Required work:
In the listing below, which lines contain the string "cyan"? Copy them all.

Available data:

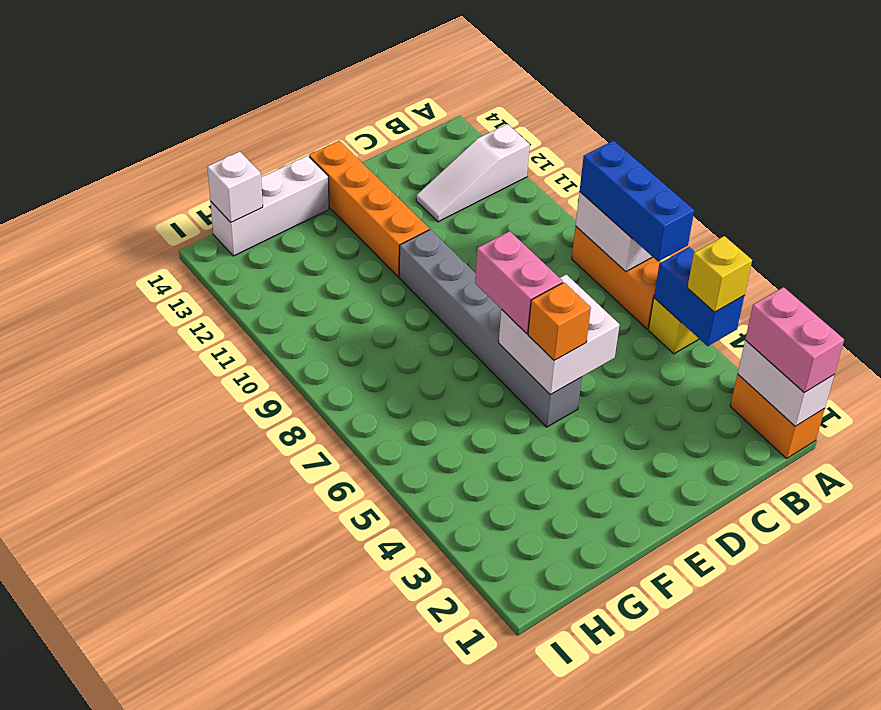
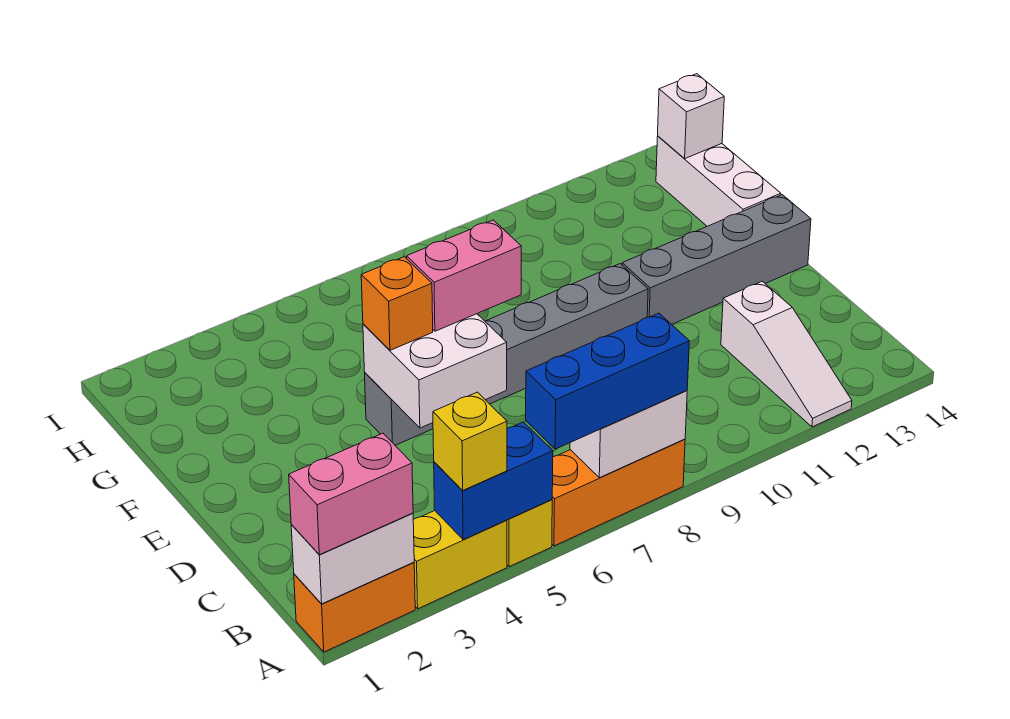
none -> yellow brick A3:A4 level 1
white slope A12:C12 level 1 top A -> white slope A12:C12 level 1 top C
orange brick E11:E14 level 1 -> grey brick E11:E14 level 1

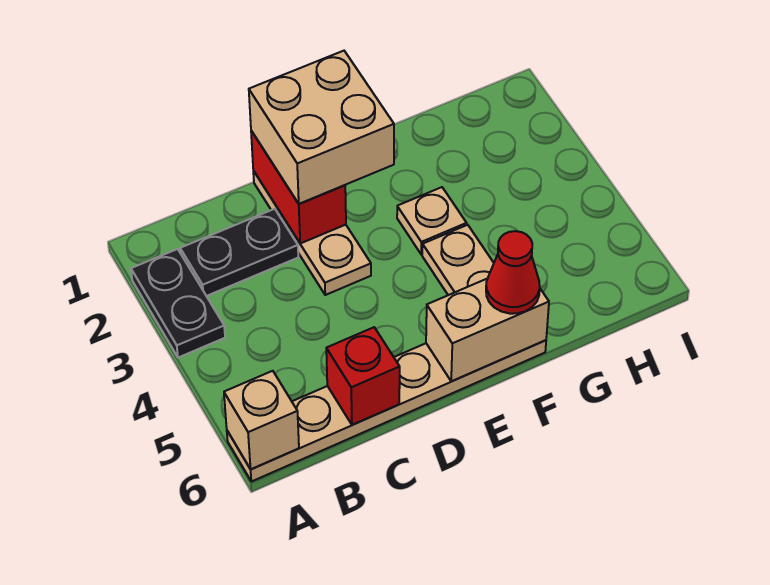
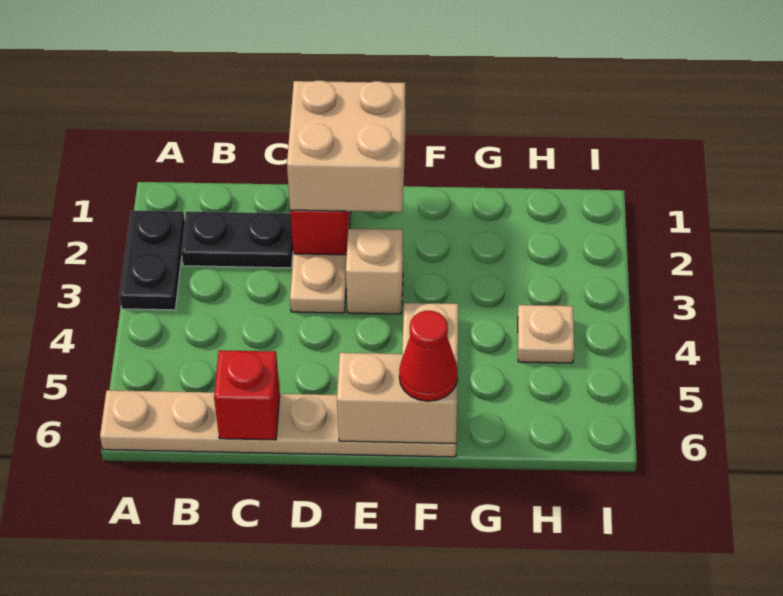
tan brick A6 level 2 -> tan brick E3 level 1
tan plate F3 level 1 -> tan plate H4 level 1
==
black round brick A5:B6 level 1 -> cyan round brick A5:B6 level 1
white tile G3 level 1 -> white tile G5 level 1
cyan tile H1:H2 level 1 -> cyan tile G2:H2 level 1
...
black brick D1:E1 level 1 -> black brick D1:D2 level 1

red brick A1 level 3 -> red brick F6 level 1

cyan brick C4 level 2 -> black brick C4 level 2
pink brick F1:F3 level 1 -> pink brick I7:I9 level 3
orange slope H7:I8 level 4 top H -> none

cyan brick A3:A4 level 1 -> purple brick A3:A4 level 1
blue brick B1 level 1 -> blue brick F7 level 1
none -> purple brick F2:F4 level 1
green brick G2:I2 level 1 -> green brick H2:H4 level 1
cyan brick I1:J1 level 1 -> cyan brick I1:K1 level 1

Completed exercise:
black round brick A5:B6 level 1 -> cyan round brick A5:B6 level 1
cyan tile H1:H2 level 1 -> cyan tile G2:H2 level 1
cyan brick C4 level 2 -> black brick C4 level 2
cyan brick A3:A4 level 1 -> purple brick A3:A4 level 1
cyan brick I1:J1 level 1 -> cyan brick I1:K1 level 1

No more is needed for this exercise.